◆ The data:
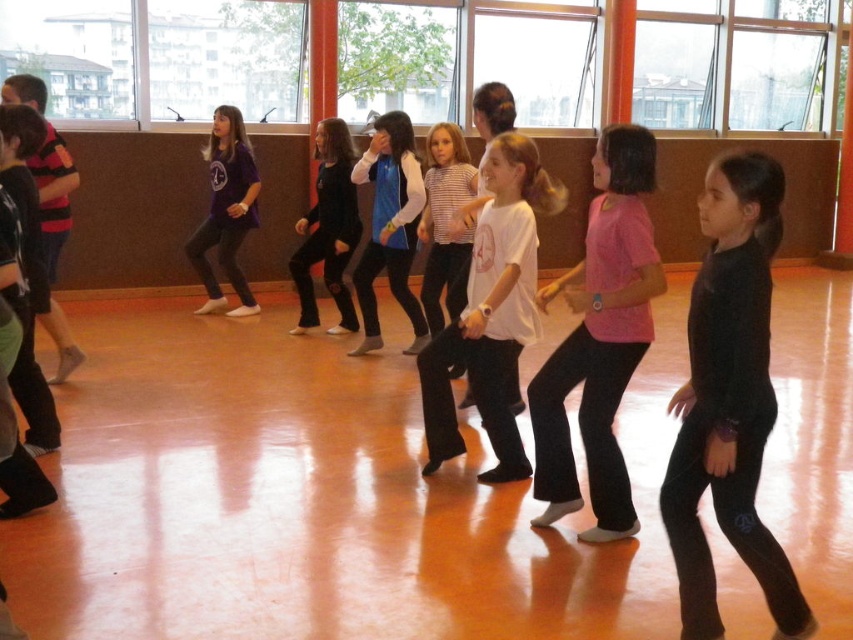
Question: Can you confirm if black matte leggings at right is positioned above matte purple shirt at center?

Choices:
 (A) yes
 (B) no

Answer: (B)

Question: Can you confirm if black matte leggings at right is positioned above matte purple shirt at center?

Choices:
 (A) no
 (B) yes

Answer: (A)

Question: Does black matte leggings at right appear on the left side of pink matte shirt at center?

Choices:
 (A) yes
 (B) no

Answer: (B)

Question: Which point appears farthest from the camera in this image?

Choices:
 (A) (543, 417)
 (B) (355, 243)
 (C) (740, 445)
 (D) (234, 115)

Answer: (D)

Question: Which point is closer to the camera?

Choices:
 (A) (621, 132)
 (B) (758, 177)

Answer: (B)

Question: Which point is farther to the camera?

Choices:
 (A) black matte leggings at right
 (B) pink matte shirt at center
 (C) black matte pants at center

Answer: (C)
==
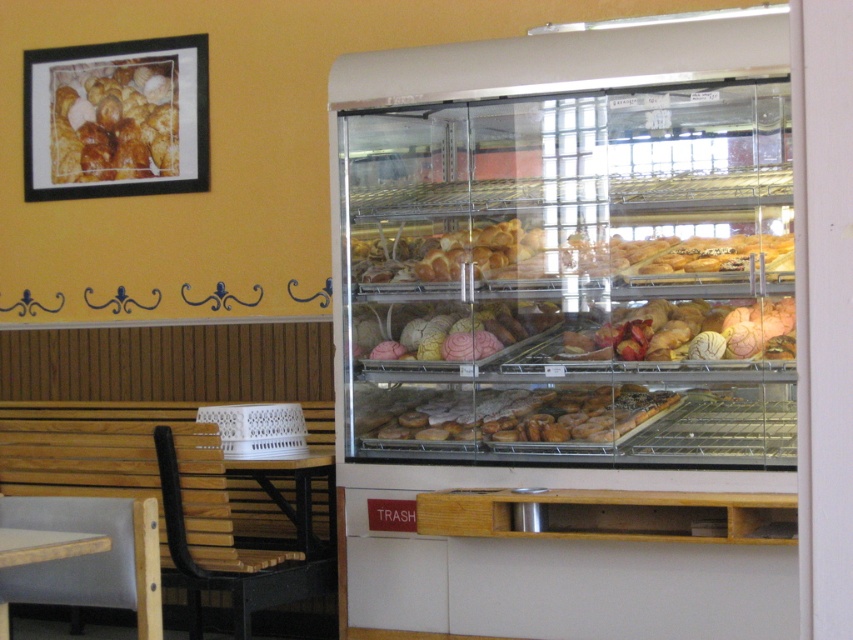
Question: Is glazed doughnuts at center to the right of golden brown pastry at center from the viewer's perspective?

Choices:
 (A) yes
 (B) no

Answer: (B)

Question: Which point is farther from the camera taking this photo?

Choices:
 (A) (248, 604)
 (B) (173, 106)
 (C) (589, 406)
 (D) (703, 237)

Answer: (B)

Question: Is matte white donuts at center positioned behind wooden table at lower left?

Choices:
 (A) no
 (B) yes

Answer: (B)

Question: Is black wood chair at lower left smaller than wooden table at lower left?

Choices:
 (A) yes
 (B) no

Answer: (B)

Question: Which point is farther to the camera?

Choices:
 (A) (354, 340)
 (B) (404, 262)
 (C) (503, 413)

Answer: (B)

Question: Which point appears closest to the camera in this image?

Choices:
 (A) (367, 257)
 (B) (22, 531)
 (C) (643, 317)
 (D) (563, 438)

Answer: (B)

◆ Instructions for the task: Edit the lines starting with the one that contains "Answer: (A)" and going on through the one that contains "Answer: (D)": swap "farthest" for "most distant" and keep everything else the same. Give back only those lines.

◆ Solution to this task:
Answer: (A)

Question: Does black matte leggings at right appear on the left side of pink matte shirt at center?

Choices:
 (A) yes
 (B) no

Answer: (B)

Question: Which point appears most distant from the camera in this image?

Choices:
 (A) (543, 417)
 (B) (355, 243)
 (C) (740, 445)
 (D) (234, 115)

Answer: (D)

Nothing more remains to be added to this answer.